WHAT NEEDS TO BE DONE:
All lines below containing "cactus" are to be listed.

[Object transformation records]
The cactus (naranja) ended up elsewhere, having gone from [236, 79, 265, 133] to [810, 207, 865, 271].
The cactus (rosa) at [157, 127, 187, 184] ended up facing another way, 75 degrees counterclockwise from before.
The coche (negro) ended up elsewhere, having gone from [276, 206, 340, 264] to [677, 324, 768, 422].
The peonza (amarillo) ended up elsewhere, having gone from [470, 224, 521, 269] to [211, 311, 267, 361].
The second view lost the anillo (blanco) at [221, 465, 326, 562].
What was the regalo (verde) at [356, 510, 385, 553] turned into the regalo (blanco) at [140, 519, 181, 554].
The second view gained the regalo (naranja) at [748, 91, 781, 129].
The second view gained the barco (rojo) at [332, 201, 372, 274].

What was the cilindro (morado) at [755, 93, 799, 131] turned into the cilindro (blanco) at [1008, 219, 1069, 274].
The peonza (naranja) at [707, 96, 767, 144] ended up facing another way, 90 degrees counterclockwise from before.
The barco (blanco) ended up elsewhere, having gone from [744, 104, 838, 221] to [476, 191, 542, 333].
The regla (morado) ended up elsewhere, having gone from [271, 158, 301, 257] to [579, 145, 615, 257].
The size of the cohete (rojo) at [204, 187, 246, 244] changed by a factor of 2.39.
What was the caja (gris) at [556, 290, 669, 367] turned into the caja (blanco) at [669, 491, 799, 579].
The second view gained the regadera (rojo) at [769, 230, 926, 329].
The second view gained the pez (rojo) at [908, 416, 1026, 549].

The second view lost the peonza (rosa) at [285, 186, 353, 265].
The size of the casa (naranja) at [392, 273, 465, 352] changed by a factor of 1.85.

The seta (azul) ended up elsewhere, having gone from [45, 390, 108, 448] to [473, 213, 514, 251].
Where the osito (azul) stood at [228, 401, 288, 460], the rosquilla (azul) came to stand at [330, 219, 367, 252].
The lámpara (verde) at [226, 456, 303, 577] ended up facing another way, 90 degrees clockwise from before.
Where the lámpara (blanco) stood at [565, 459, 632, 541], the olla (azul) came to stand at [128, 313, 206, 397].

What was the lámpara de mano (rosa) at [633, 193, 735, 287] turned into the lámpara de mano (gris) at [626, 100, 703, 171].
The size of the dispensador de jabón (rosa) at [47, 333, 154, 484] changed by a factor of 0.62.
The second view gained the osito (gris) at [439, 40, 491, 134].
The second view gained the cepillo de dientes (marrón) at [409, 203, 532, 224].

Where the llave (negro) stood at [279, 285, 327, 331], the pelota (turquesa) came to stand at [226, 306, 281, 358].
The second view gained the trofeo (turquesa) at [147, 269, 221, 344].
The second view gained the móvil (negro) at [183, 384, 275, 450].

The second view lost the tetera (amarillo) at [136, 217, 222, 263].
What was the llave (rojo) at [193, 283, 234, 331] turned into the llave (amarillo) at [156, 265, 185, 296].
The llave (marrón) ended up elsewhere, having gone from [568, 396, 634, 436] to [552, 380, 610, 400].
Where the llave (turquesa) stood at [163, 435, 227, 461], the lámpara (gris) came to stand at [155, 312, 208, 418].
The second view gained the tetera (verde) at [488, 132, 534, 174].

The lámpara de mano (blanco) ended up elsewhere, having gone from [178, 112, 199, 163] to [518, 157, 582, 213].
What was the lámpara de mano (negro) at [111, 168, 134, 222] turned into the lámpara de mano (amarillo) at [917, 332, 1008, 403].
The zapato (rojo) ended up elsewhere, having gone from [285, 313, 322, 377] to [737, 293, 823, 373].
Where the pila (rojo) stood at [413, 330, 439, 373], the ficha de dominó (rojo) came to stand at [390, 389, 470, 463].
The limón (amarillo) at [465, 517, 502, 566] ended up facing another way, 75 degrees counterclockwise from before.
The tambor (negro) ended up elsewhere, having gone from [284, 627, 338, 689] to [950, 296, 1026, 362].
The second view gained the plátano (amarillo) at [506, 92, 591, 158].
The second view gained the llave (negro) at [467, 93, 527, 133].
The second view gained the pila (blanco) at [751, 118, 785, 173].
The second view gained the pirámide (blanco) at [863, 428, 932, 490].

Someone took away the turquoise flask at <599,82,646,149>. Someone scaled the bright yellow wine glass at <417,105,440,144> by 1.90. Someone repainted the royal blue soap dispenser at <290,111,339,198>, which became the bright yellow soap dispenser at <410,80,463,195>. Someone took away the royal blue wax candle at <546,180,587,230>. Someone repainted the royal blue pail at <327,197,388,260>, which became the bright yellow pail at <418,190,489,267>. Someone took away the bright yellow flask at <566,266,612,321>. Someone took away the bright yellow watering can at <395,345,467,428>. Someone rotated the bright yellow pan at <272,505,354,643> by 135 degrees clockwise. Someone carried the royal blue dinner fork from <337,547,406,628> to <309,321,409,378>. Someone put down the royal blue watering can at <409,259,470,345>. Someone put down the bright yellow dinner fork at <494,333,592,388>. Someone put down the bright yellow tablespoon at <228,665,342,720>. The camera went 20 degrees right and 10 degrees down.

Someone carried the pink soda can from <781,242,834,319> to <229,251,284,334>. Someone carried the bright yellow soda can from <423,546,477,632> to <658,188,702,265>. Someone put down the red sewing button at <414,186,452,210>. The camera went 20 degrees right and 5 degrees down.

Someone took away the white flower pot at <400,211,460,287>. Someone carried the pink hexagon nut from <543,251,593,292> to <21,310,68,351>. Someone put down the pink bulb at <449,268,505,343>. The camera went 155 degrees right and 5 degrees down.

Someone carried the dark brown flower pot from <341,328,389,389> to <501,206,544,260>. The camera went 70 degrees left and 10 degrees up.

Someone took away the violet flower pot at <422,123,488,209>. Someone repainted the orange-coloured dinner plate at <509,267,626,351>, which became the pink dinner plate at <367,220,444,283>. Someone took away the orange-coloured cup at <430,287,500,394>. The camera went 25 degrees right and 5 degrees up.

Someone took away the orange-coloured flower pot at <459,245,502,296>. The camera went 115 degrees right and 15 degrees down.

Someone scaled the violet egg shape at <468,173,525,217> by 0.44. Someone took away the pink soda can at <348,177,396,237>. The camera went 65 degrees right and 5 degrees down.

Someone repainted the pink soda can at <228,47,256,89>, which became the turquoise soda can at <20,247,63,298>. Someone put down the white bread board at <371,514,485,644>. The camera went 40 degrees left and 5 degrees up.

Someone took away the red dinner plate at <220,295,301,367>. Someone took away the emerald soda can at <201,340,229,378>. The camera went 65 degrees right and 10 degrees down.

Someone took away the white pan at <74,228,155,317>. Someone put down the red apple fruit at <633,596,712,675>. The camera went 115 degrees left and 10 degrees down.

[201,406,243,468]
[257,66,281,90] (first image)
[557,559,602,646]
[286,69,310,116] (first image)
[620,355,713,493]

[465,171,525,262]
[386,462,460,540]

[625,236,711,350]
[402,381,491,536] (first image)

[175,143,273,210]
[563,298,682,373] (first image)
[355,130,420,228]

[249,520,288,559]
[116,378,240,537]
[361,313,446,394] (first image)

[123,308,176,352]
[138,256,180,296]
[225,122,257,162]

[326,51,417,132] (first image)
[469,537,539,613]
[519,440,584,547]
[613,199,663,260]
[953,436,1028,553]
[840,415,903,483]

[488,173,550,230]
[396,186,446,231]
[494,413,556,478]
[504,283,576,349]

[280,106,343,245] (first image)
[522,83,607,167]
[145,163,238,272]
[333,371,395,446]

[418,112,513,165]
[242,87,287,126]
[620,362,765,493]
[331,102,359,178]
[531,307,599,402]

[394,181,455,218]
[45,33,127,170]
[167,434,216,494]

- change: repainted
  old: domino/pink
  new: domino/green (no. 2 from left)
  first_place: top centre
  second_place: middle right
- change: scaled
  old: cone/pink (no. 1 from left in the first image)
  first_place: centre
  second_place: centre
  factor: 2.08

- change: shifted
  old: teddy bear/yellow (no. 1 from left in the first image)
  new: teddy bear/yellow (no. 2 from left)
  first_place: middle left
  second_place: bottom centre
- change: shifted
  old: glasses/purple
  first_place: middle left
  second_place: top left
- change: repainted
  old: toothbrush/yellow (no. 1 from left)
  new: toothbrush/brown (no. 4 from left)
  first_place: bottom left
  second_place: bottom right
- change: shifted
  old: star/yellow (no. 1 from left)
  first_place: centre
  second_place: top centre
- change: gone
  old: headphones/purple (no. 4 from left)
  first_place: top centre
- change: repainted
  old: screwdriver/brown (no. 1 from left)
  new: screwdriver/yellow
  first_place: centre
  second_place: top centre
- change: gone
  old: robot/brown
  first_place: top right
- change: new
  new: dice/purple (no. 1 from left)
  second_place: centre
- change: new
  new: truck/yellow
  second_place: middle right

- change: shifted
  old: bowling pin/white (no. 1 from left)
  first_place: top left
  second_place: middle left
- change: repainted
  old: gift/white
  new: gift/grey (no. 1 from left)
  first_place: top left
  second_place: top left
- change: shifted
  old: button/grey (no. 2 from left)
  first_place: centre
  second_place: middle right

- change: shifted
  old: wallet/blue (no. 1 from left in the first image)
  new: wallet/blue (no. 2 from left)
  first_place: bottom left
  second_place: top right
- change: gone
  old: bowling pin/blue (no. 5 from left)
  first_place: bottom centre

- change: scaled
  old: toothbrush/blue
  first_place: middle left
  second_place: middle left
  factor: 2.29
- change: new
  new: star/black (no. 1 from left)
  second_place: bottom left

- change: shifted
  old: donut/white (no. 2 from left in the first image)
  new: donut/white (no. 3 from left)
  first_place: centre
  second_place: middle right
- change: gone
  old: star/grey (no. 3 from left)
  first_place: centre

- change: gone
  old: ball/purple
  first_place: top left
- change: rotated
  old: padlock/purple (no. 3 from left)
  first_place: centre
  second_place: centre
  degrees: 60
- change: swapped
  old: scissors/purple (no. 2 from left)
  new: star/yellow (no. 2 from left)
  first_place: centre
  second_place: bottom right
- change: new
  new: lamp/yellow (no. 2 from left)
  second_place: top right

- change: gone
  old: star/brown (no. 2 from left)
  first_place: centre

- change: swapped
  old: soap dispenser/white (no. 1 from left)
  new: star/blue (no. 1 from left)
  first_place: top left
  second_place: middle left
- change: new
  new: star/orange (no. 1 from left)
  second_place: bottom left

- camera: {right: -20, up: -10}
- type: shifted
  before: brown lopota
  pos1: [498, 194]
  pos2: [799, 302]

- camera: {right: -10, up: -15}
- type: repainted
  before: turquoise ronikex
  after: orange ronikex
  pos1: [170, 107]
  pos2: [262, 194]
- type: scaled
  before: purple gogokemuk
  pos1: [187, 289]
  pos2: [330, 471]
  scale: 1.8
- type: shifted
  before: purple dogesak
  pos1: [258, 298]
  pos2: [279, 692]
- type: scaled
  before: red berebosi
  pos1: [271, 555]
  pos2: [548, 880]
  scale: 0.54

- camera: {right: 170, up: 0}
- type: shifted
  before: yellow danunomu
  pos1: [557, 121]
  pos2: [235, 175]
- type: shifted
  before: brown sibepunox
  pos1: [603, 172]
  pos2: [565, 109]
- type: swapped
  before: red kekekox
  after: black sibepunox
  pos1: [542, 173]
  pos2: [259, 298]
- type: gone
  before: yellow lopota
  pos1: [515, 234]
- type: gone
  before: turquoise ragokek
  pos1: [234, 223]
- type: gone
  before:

RESPONSE TO THIS TASK:
The cactus (naranja) ended up elsewhere, having gone from [236, 79, 265, 133] to [810, 207, 865, 271].
The cactus (rosa) at [157, 127, 187, 184] ended up facing another way, 75 degrees counterclockwise from before.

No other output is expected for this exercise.